### DATASET RECORDS

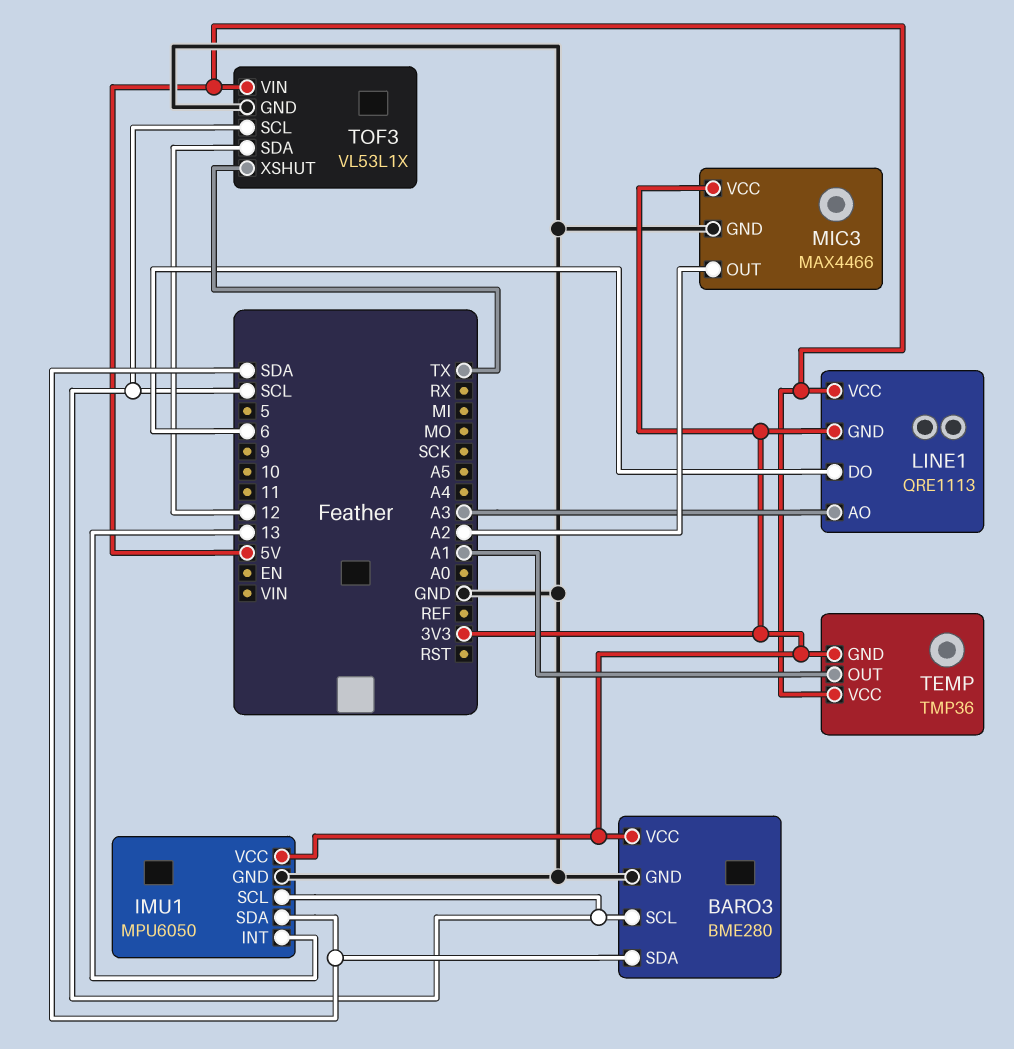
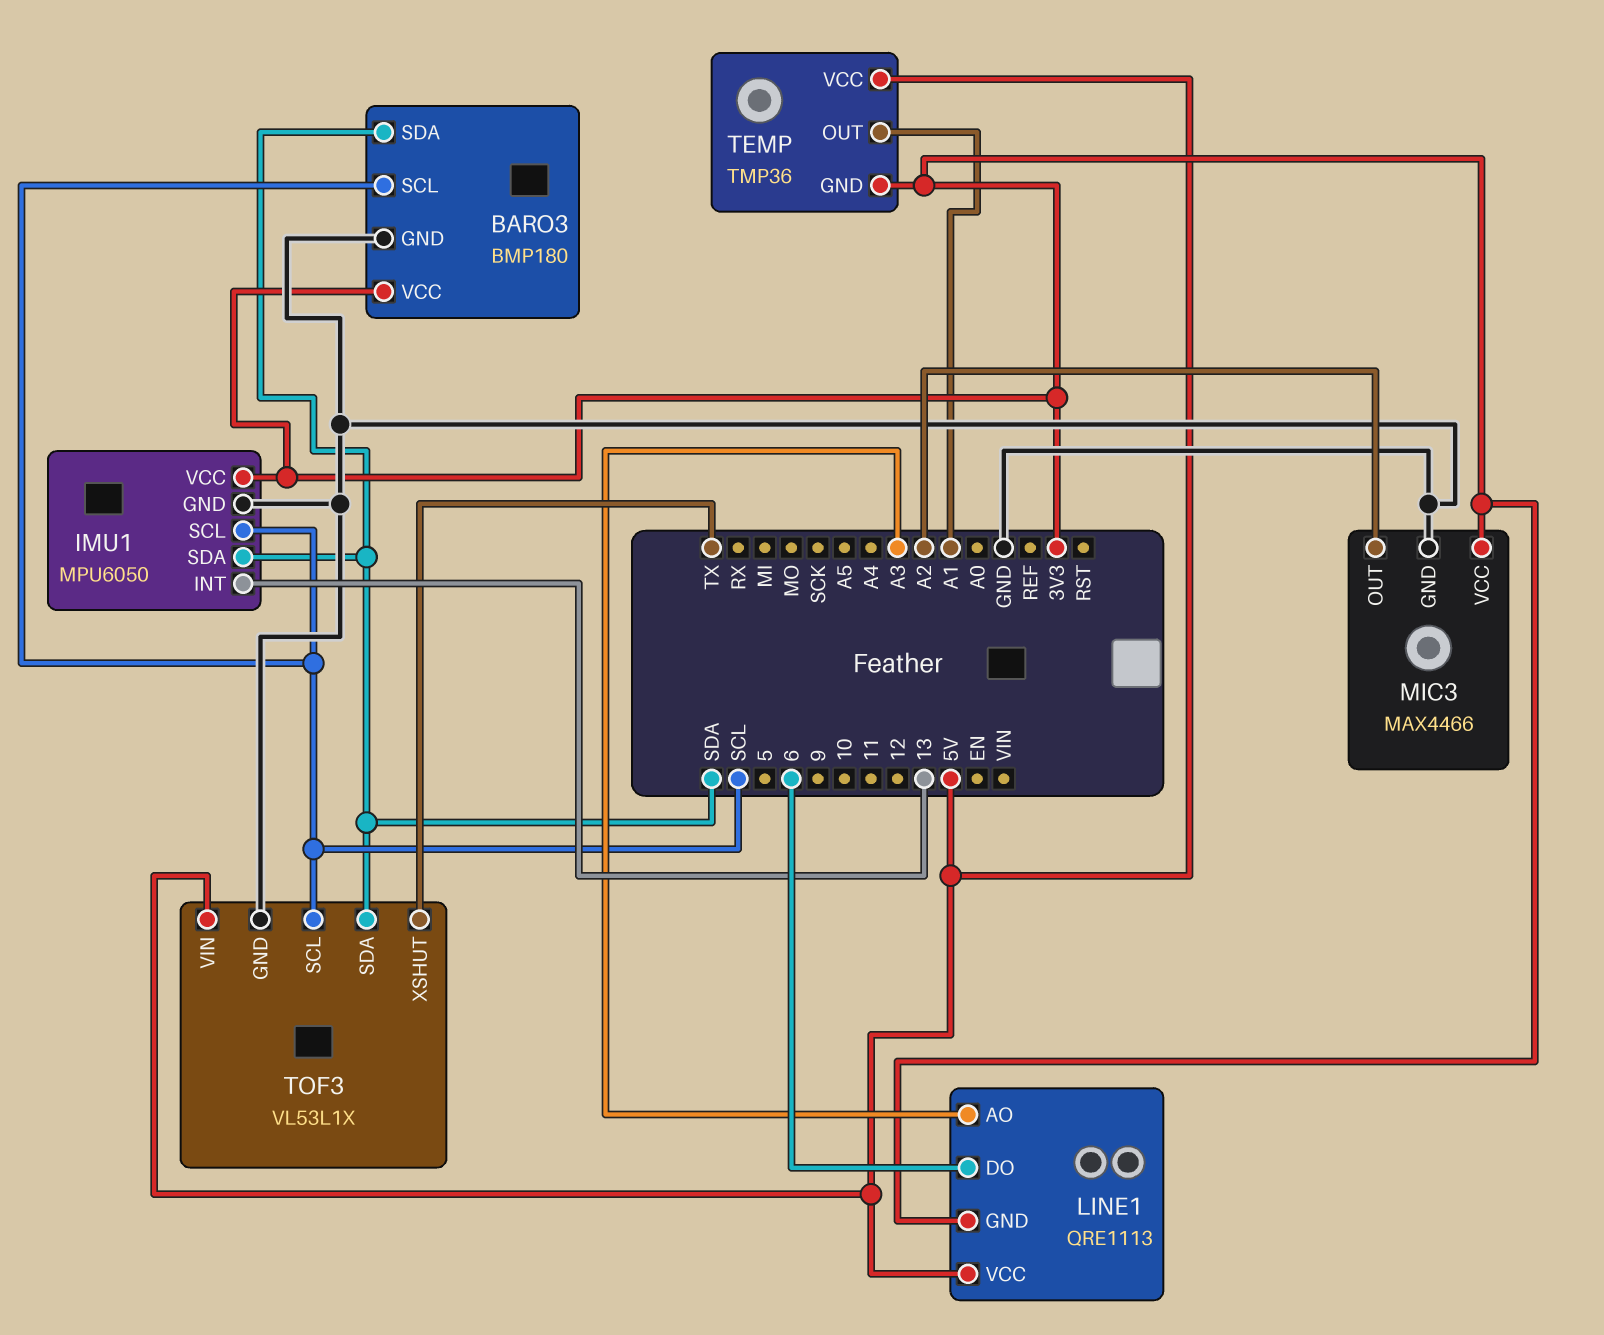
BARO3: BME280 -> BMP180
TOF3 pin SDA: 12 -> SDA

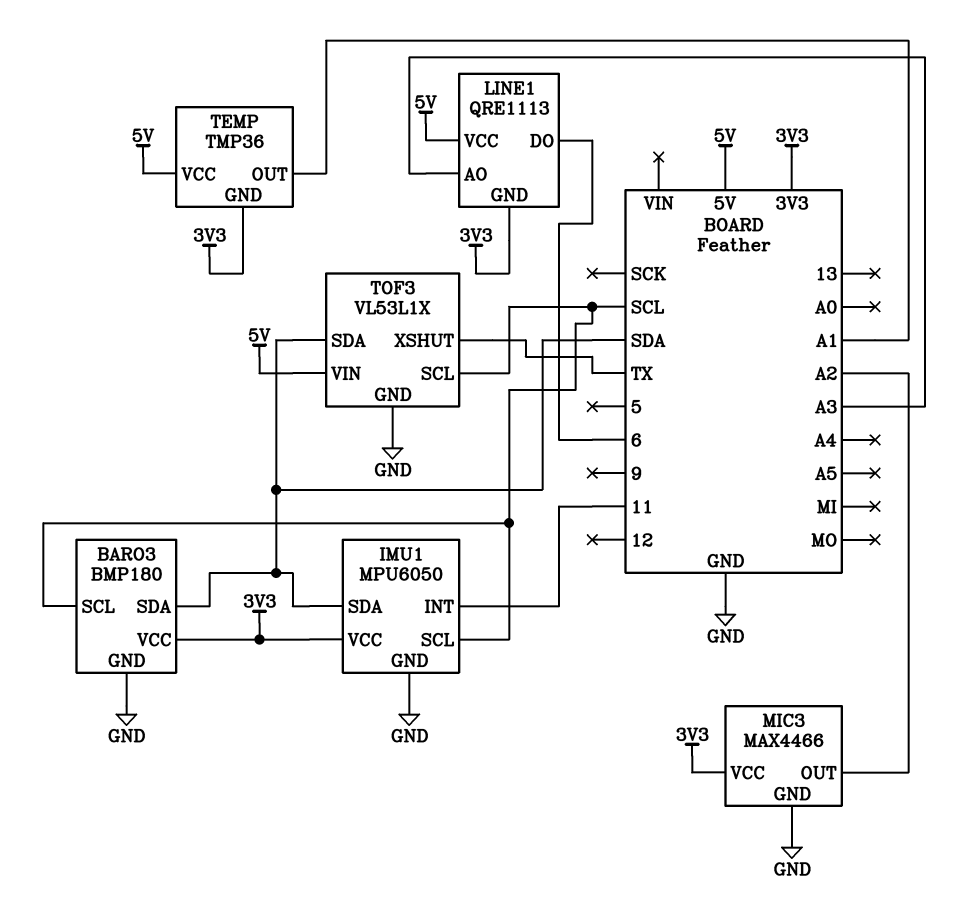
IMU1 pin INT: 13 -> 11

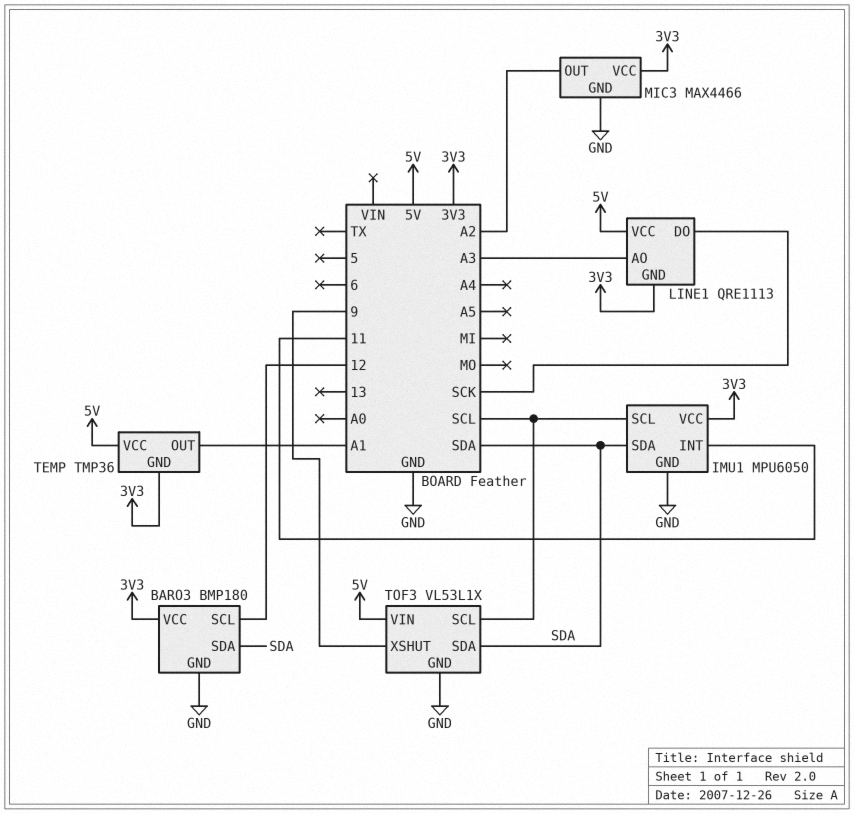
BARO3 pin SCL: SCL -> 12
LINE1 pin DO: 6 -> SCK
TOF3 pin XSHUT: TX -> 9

### TASK DIRECTIONS
Exact copy, no images: rewrite the entire listing above.

### ANSWER SPACE
BARO3: BME280 -> BMP180
TOF3 pin SDA: 12 -> SDA

IMU1 pin INT: 13 -> 11

BARO3 pin SCL: SCL -> 12
LINE1 pin DO: 6 -> SCK
TOF3 pin XSHUT: TX -> 9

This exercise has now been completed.